**EXERCISE DIRECTIONS**
Pick out and copy every line of the material below that contains the string "appoggiatura". Case counts.

— Start of GIVEN RECORDS —

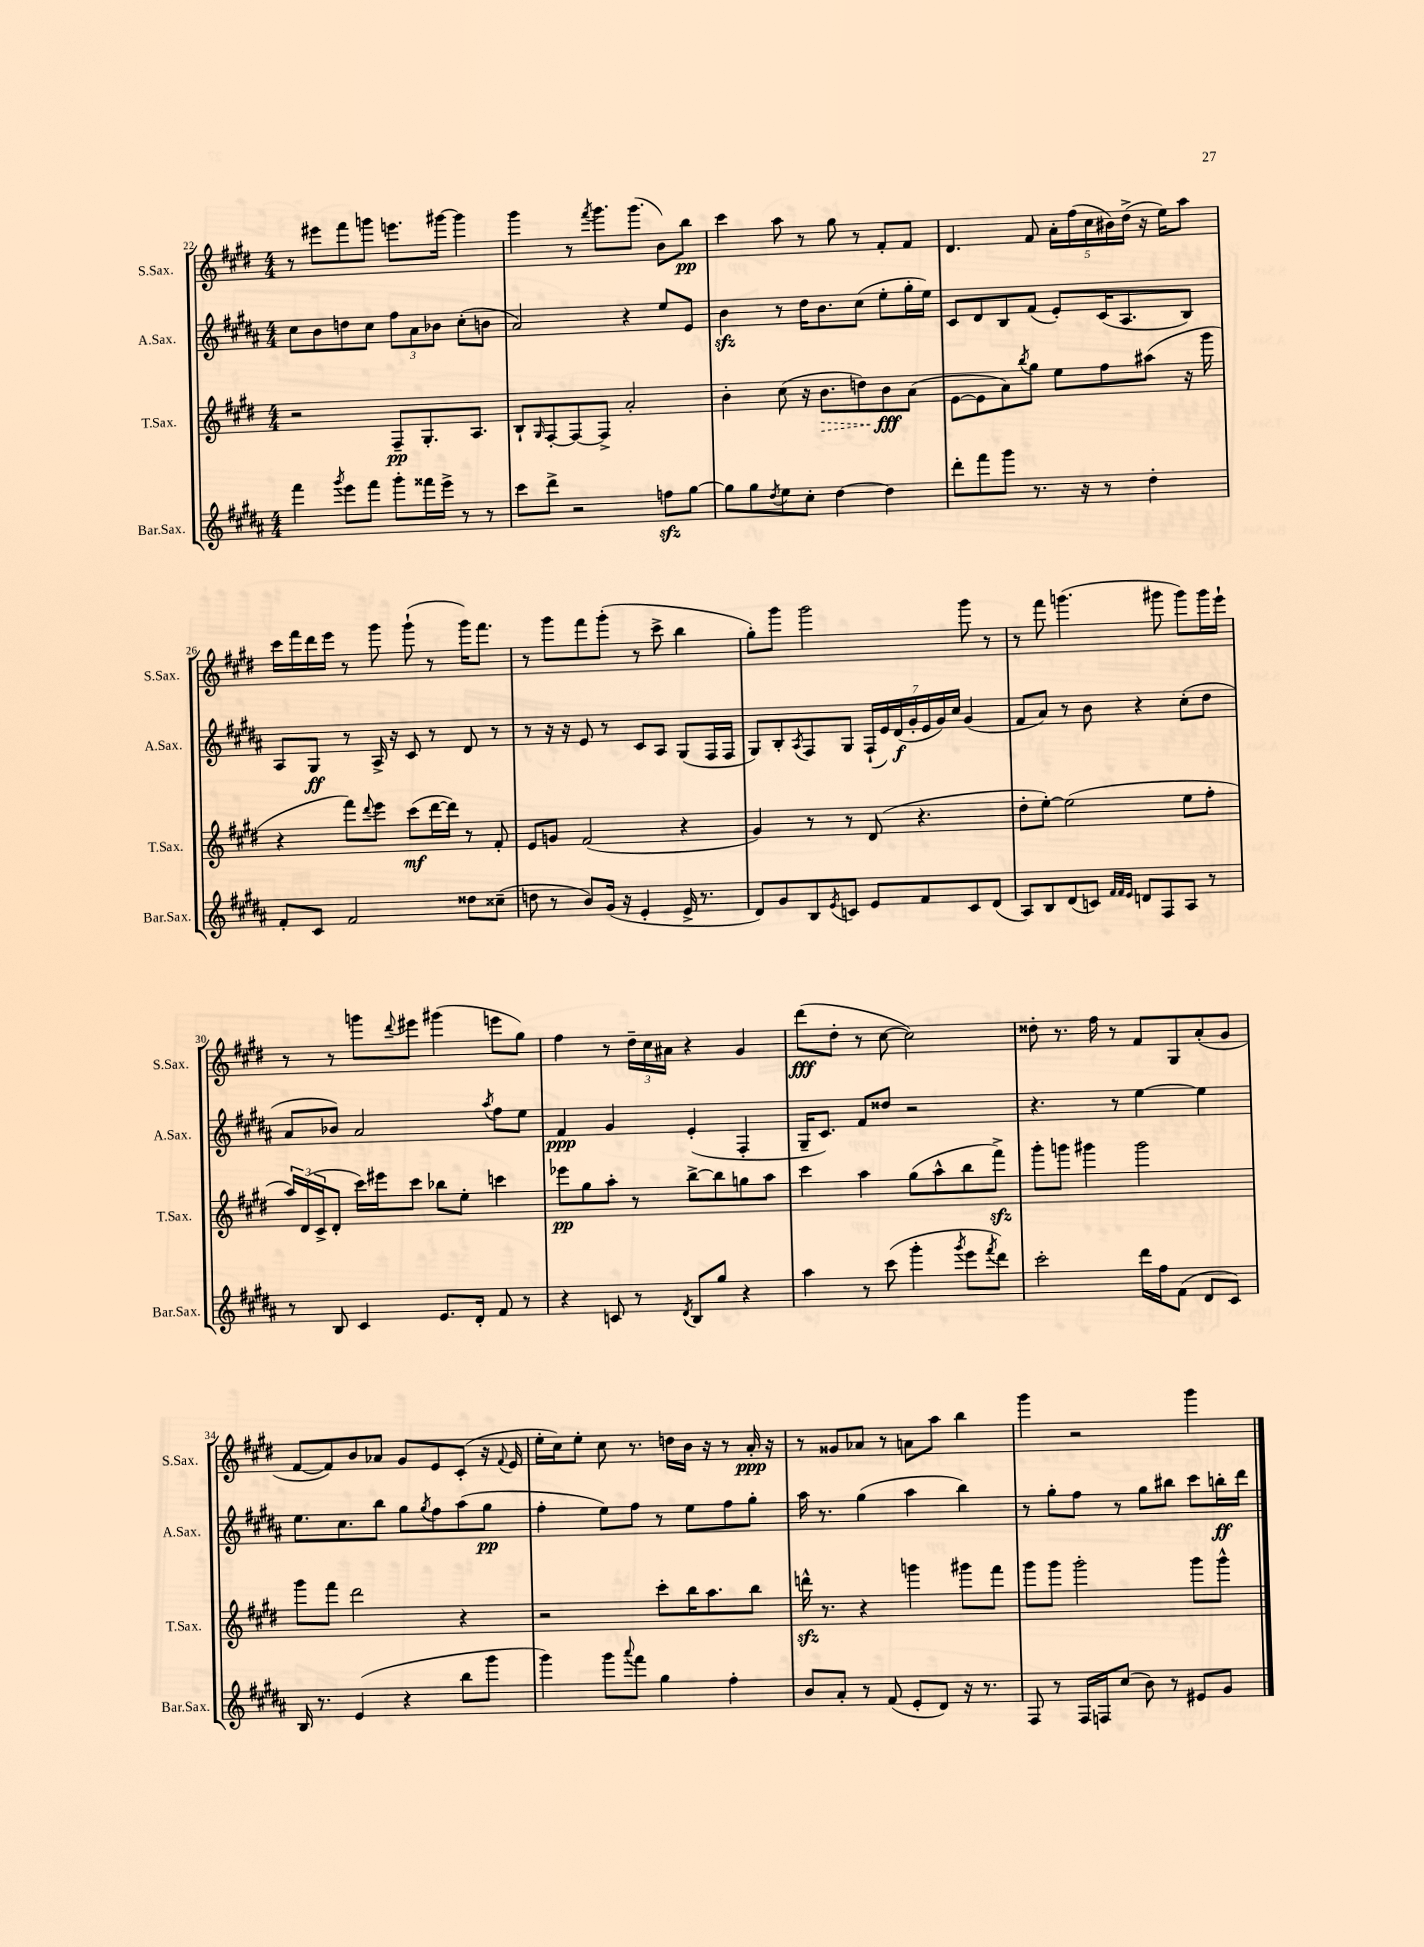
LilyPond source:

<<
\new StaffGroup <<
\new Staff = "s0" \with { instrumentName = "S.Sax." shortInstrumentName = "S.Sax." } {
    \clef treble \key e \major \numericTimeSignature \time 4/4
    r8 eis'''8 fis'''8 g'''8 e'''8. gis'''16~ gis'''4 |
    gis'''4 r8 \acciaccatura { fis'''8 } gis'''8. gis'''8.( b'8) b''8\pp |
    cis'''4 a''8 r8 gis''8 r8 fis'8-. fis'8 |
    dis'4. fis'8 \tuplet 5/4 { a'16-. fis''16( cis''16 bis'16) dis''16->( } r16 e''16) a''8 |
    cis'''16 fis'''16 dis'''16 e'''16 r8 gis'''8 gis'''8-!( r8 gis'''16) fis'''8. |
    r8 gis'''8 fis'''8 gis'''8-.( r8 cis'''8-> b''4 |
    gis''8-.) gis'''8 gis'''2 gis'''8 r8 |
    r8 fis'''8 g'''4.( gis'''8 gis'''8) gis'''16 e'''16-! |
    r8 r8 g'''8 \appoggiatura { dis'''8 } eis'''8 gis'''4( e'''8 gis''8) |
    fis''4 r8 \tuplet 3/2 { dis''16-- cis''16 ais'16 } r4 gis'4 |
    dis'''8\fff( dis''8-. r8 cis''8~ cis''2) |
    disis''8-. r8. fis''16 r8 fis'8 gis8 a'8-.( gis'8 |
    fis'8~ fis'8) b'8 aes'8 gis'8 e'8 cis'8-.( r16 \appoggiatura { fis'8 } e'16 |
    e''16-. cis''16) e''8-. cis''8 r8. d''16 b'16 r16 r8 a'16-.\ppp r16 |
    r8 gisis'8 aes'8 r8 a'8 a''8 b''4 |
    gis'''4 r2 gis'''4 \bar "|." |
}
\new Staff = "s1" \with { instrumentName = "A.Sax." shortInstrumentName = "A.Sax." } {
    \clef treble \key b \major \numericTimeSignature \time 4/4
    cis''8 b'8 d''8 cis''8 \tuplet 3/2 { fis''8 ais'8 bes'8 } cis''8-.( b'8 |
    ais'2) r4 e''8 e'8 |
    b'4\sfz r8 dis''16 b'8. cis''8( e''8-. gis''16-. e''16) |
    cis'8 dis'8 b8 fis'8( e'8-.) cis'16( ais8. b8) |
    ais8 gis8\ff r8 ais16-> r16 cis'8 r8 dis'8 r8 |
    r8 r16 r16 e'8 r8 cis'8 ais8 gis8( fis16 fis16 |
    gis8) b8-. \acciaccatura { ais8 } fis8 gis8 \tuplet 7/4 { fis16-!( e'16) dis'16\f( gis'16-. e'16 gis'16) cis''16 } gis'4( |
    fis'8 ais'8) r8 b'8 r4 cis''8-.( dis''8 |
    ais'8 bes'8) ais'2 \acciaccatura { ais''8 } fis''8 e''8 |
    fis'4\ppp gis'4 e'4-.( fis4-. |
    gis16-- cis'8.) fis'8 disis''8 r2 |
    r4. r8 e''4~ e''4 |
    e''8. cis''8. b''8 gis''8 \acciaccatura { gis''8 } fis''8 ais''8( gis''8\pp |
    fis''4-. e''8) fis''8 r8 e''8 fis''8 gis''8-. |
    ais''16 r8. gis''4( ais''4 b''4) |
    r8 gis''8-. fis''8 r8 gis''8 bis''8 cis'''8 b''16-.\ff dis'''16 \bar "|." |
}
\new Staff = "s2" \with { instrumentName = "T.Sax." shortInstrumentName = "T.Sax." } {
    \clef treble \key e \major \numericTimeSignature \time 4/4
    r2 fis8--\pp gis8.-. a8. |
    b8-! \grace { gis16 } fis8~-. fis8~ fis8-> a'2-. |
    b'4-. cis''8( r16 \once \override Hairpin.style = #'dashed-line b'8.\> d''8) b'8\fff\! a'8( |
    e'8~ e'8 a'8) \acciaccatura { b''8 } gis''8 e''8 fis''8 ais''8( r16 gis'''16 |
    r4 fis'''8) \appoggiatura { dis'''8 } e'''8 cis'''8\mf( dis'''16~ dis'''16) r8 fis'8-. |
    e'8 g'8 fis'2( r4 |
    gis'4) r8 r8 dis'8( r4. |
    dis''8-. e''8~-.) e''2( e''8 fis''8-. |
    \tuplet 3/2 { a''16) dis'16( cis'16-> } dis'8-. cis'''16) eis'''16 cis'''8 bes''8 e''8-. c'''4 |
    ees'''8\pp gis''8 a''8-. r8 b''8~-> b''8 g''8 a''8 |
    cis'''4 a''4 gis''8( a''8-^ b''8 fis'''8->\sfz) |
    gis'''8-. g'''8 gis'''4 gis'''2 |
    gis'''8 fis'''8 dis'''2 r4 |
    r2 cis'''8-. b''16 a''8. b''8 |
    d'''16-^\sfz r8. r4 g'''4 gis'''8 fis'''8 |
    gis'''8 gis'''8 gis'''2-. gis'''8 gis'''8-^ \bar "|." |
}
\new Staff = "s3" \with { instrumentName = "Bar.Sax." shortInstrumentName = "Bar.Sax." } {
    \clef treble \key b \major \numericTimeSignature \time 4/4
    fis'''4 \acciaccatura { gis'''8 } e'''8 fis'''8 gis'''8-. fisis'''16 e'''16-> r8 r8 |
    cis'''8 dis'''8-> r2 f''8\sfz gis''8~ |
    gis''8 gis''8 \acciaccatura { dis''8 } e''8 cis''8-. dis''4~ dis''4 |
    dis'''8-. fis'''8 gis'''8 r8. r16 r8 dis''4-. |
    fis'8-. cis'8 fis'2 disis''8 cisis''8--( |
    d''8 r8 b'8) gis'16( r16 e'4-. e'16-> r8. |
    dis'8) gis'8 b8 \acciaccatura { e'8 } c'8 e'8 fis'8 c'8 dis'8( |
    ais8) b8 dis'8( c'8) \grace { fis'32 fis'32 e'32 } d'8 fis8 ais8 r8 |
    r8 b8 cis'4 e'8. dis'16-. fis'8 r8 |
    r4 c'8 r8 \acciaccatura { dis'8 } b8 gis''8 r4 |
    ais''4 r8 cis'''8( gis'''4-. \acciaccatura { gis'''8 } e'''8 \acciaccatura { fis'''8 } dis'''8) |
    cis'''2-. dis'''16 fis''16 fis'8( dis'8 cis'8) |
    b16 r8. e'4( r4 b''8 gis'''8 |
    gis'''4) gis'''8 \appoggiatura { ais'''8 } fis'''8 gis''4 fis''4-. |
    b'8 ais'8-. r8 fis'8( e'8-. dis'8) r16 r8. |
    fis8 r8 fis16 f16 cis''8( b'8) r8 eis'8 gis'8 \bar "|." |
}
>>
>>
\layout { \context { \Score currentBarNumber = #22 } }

— End of GIVEN RECORDS —

**REPLY TO THE EXERCISE**
    r8 r8 g'''8 \appoggiatura { dis'''8 } eis'''8 gis'''4( e'''8 gis''8) |
    fis'8~ fis'8) b'8 aes'8 gis'8 e'8 cis'8-.( r16 \appoggiatura { fis'8 } e'16 |
    r4 fis'''8) \appoggiatura { dis'''8 } e'''8 cis'''8\mf( dis'''16~ dis'''16) r8 fis'8-. |
    gis'''4) gis'''8 \appoggiatura { ais'''8 } fis'''8 gis''4 fis''4-. |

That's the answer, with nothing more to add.